# Task prompt
Repeat exactly, please, the opening lines of the data below, through and including the line where "yellow circle: (315, 71)" sits.

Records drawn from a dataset
-- Opening Marker --
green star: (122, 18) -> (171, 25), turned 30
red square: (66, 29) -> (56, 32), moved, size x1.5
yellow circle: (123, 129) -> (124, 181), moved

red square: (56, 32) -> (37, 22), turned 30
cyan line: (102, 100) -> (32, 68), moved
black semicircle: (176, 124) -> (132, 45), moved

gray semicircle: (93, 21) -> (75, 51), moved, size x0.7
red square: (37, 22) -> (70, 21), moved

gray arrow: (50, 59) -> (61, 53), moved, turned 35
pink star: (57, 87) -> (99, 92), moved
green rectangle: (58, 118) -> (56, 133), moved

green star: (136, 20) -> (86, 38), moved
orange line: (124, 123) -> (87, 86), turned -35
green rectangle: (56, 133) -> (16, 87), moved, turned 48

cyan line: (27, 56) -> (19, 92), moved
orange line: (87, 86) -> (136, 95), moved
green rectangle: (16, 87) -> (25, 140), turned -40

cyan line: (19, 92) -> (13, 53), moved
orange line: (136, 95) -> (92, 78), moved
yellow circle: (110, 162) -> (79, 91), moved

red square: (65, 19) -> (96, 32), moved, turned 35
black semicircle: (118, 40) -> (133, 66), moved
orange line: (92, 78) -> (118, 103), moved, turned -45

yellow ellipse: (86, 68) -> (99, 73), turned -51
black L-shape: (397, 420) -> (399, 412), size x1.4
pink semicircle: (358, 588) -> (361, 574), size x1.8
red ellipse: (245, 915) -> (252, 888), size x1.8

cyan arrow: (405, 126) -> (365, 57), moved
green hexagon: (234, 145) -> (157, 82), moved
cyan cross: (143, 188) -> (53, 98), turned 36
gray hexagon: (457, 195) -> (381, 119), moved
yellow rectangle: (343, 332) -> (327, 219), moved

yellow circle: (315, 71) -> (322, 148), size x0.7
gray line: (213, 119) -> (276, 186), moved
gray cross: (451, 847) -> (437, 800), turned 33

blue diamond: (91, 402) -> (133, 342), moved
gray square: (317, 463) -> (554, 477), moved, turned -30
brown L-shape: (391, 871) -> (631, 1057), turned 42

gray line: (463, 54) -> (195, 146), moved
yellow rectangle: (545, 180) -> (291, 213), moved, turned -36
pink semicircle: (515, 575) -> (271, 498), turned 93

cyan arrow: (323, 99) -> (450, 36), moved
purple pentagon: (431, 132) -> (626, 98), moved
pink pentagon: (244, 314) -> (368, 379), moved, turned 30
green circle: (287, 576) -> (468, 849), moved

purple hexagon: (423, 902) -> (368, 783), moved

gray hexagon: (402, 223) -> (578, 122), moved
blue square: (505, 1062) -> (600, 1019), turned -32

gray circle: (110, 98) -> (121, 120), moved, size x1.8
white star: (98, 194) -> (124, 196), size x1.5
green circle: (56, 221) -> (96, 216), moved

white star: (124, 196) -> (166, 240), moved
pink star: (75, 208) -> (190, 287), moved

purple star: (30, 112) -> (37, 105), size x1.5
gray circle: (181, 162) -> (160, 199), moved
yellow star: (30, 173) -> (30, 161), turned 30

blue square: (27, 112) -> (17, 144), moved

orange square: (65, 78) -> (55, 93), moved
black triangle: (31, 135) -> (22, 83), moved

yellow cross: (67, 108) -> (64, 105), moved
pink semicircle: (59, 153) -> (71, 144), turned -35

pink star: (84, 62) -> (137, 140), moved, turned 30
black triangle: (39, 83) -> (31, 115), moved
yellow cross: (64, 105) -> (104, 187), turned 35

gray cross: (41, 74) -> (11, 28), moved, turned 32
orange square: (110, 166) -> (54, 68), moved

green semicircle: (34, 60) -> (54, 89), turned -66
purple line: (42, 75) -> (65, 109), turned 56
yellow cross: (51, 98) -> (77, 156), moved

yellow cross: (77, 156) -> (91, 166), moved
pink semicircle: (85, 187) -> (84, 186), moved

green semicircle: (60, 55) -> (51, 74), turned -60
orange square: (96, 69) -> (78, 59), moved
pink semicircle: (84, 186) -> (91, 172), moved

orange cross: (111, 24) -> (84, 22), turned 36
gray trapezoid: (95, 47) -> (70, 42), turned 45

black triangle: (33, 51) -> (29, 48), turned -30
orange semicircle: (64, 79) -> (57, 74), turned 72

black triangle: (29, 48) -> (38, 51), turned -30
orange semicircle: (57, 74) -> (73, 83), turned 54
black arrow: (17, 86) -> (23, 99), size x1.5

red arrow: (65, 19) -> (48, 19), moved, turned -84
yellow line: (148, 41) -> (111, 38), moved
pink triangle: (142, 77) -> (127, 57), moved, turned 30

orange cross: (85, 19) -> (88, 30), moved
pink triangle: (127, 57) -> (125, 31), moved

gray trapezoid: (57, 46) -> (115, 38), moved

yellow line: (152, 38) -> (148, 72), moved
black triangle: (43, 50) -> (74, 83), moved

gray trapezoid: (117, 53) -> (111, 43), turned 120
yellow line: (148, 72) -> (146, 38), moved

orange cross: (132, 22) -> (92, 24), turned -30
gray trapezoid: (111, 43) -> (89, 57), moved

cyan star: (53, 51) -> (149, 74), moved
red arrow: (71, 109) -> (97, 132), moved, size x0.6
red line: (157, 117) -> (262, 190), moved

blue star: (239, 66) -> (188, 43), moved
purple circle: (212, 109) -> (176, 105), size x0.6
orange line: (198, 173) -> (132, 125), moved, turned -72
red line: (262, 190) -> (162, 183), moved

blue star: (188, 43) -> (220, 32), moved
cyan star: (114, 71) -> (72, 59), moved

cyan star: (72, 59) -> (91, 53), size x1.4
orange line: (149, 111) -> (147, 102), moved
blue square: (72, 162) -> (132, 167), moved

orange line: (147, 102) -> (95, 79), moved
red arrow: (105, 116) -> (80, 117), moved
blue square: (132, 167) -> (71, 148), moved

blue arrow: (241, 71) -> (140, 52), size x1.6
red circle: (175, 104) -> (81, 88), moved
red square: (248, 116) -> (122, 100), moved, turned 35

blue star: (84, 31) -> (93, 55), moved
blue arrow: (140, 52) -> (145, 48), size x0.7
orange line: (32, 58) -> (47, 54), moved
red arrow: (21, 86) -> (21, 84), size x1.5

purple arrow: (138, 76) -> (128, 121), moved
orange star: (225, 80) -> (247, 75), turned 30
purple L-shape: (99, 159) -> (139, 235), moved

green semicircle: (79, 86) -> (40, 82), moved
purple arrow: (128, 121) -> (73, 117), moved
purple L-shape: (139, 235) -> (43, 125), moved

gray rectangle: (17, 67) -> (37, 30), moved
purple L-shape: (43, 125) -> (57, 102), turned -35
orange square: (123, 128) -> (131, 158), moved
-- Closing Marker --
# Output for this task
green star: (122, 18) -> (171, 25), turned 30
red square: (66, 29) -> (56, 32), moved, size x1.5
yellow circle: (123, 129) -> (124, 181), moved

red square: (56, 32) -> (37, 22), turned 30
cyan line: (102, 100) -> (32, 68), moved
black semicircle: (176, 124) -> (132, 45), moved

gray semicircle: (93, 21) -> (75, 51), moved, size x0.7
red square: (37, 22) -> (70, 21), moved

gray arrow: (50, 59) -> (61, 53), moved, turned 35
pink star: (57, 87) -> (99, 92), moved
green rectangle: (58, 118) -> (56, 133), moved

green star: (136, 20) -> (86, 38), moved
orange line: (124, 123) -> (87, 86), turned -35
green rectangle: (56, 133) -> (16, 87), moved, turned 48

cyan line: (27, 56) -> (19, 92), moved
orange line: (87, 86) -> (136, 95), moved
green rectangle: (16, 87) -> (25, 140), turned -40

cyan line: (19, 92) -> (13, 53), moved
orange line: (136, 95) -> (92, 78), moved
yellow circle: (110, 162) -> (79, 91), moved

red square: (65, 19) -> (96, 32), moved, turned 35
black semicircle: (118, 40) -> (133, 66), moved
orange line: (92, 78) -> (118, 103), moved, turned -45

yellow ellipse: (86, 68) -> (99, 73), turned -51
black L-shape: (397, 420) -> (399, 412), size x1.4
pink semicircle: (358, 588) -> (361, 574), size x1.8
red ellipse: (245, 915) -> (252, 888), size x1.8

cyan arrow: (405, 126) -> (365, 57), moved
green hexagon: (234, 145) -> (157, 82), moved
cyan cross: (143, 188) -> (53, 98), turned 36
gray hexagon: (457, 195) -> (381, 119), moved
yellow rectangle: (343, 332) -> (327, 219), moved

yellow circle: (315, 71) -> (322, 148), size x0.7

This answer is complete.